■ What is being asked
An exact copy of the data is required; the images should not appear in it.

■ Provided entries
● ● ● ●
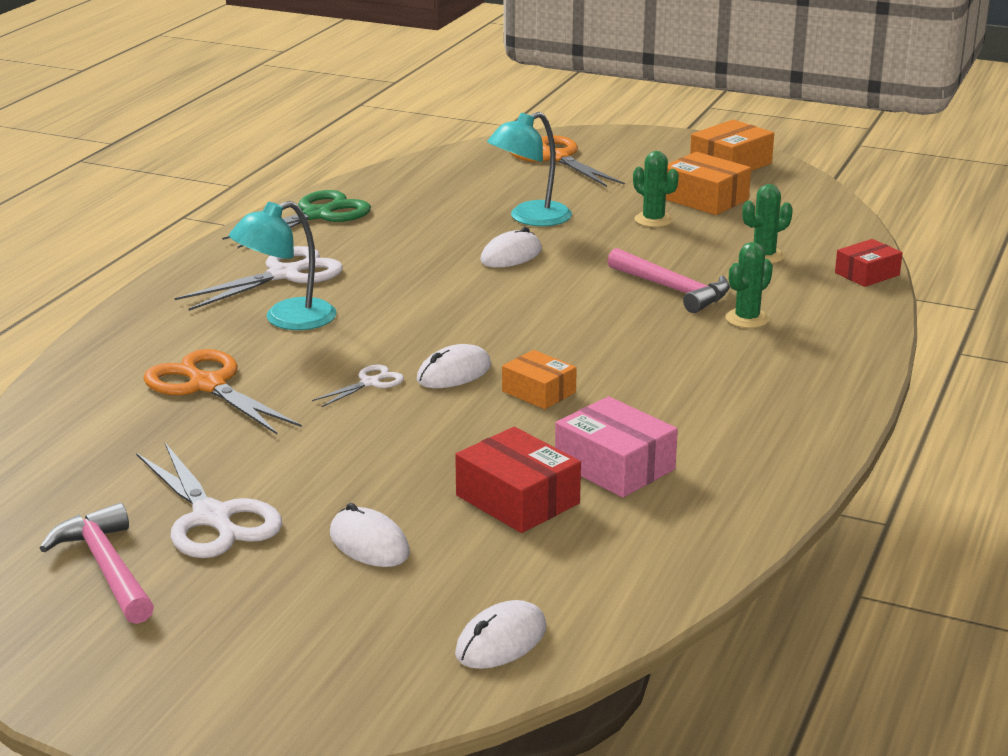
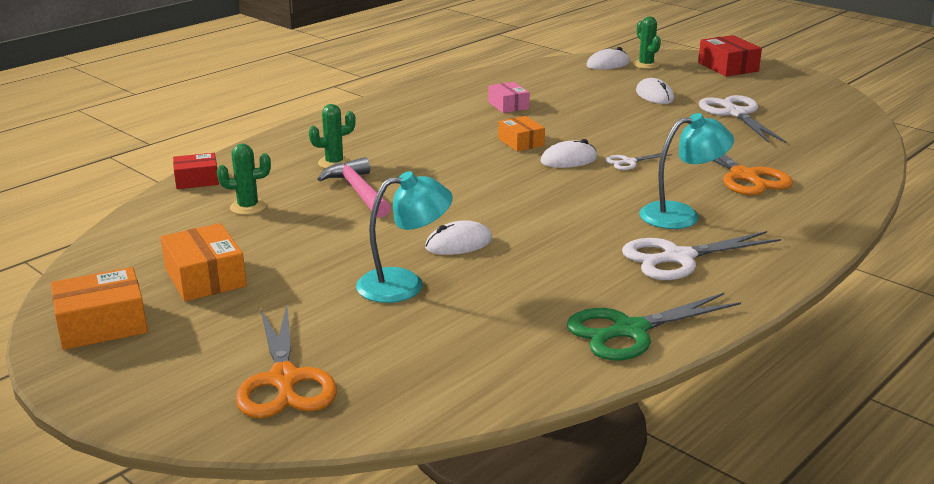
camera: 160 degrees left, 0 degrees up
(106, 568) = (789, 103): pink hammer -> none
(517, 499) = (570, 100): red box -> red box (728, 67)
(614, 466) = (508, 105): pink box -> pink box, size x0.66
(653, 220) = (289, 260): green cactus -> green cactus (646, 65)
● ● ● ●
■ Task output
camera: 160 degrees left, 0 degrees up
(106, 568) = (789, 103): pink hammer -> none
(517, 499) = (570, 100): red box -> red box (728, 67)
(614, 466) = (508, 105): pink box -> pink box, size x0.66
(653, 220) = (289, 260): green cactus -> green cactus (646, 65)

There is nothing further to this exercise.